■ Source records ■
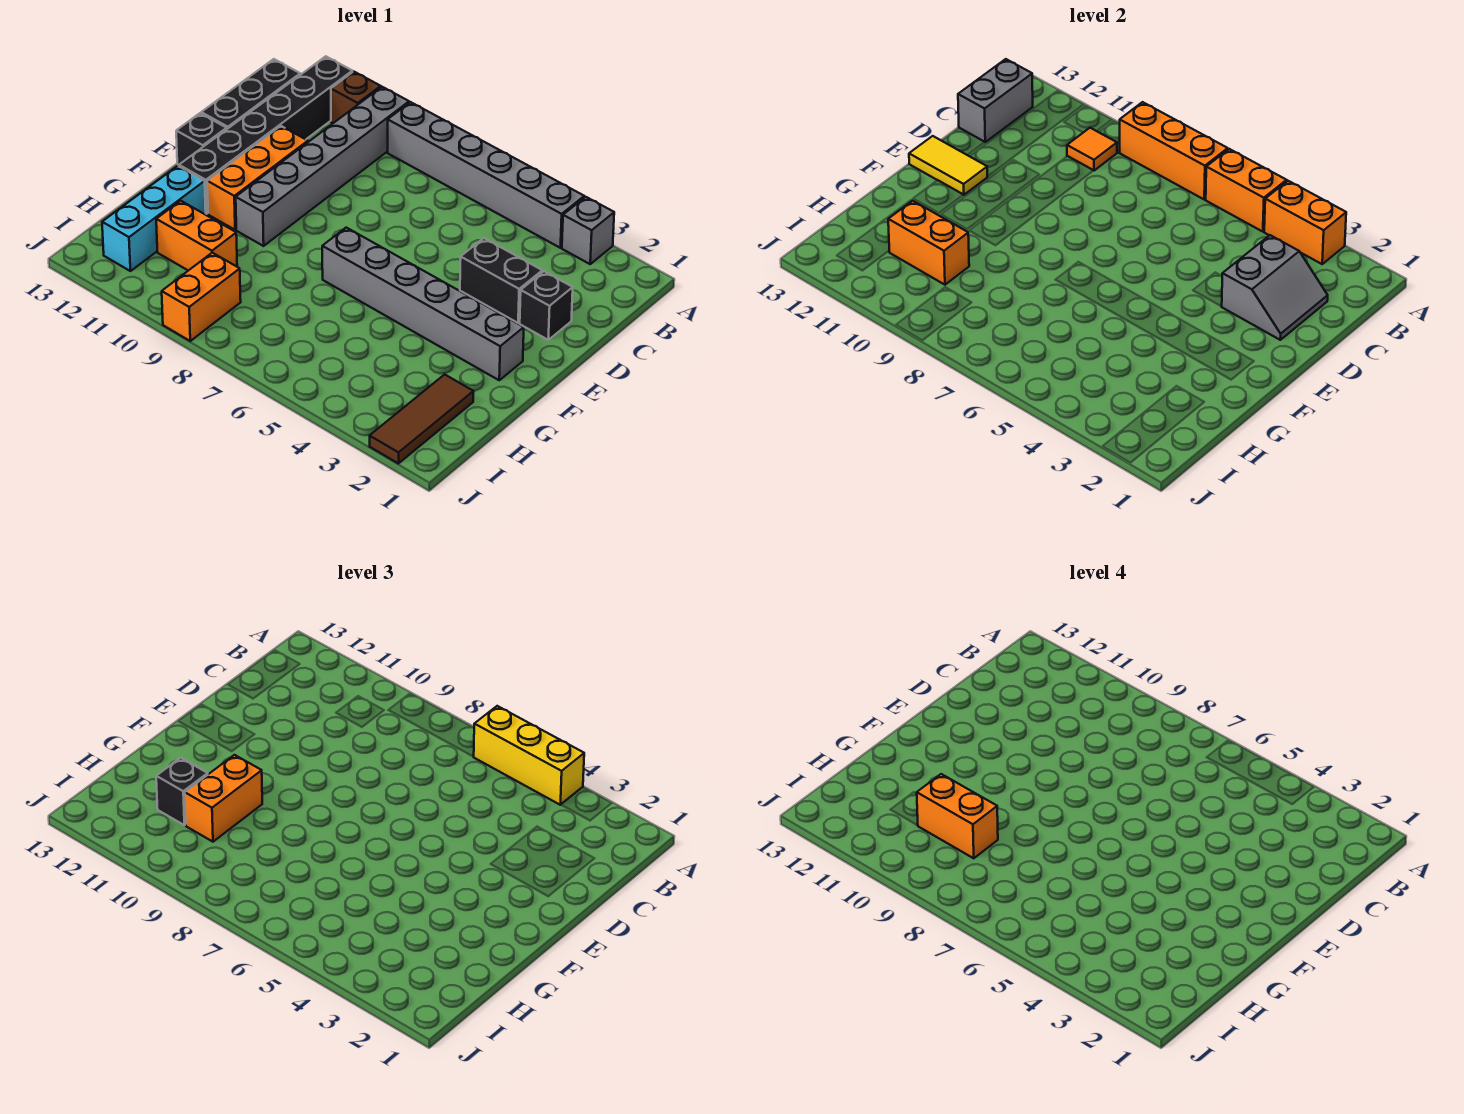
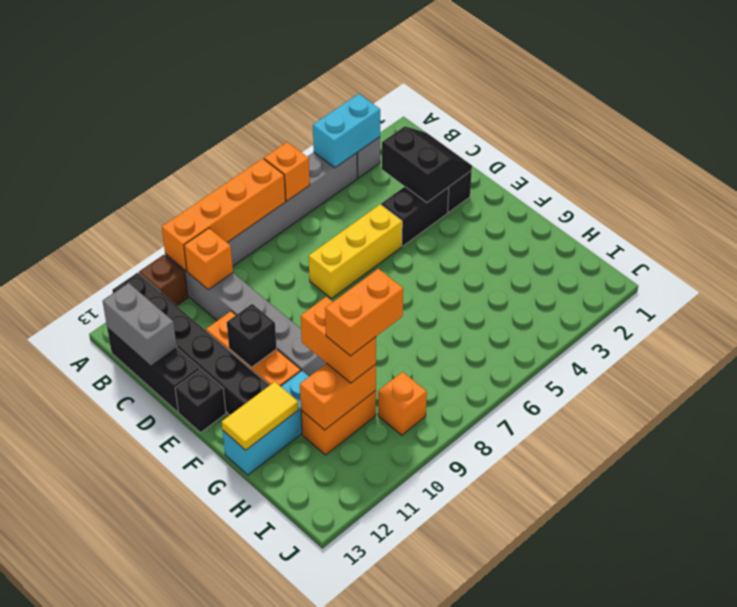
orange brick A3:A4 level 2 -> cyan brick A3:A4 level 2
yellow brick A4:A6 level 3 -> yellow brick D5:D7 level 1
orange brick A5:A6 level 2 -> orange brick A6 level 2
orange brick A7:A9 level 2 -> orange brick A7:A10 level 2
orange tile B10 level 2 -> orange brick B10 level 2
grey slope C2:D3 level 2 top 3 -> black slope C2:D3 level 2 top 3
yellow tile E12:E13 level 2 -> yellow tile G12:G13 level 2
grey brick F2:F7 level 1 -> none
cyan brick G12:I12 level 1 -> cyan brick G11:G13 level 1
brown tile H2:J2 level 1 -> none
black brick H11 level 3 -> black brick E11 level 2
orange brick I9:J9 level 1 -> orange brick I9 level 1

■ What the task requires ■
Can you restate all the records above word for word while dropping the pictures?

■ Your response ■
orange brick A3:A4 level 2 -> cyan brick A3:A4 level 2
yellow brick A4:A6 level 3 -> yellow brick D5:D7 level 1
orange brick A5:A6 level 2 -> orange brick A6 level 2
orange brick A7:A9 level 2 -> orange brick A7:A10 level 2
orange tile B10 level 2 -> orange brick B10 level 2
grey slope C2:D3 level 2 top 3 -> black slope C2:D3 level 2 top 3
yellow tile E12:E13 level 2 -> yellow tile G12:G13 level 2
grey brick F2:F7 level 1 -> none
cyan brick G12:I12 level 1 -> cyan brick G11:G13 level 1
brown tile H2:J2 level 1 -> none
black brick H11 level 3 -> black brick E11 level 2
orange brick I9:J9 level 1 -> orange brick I9 level 1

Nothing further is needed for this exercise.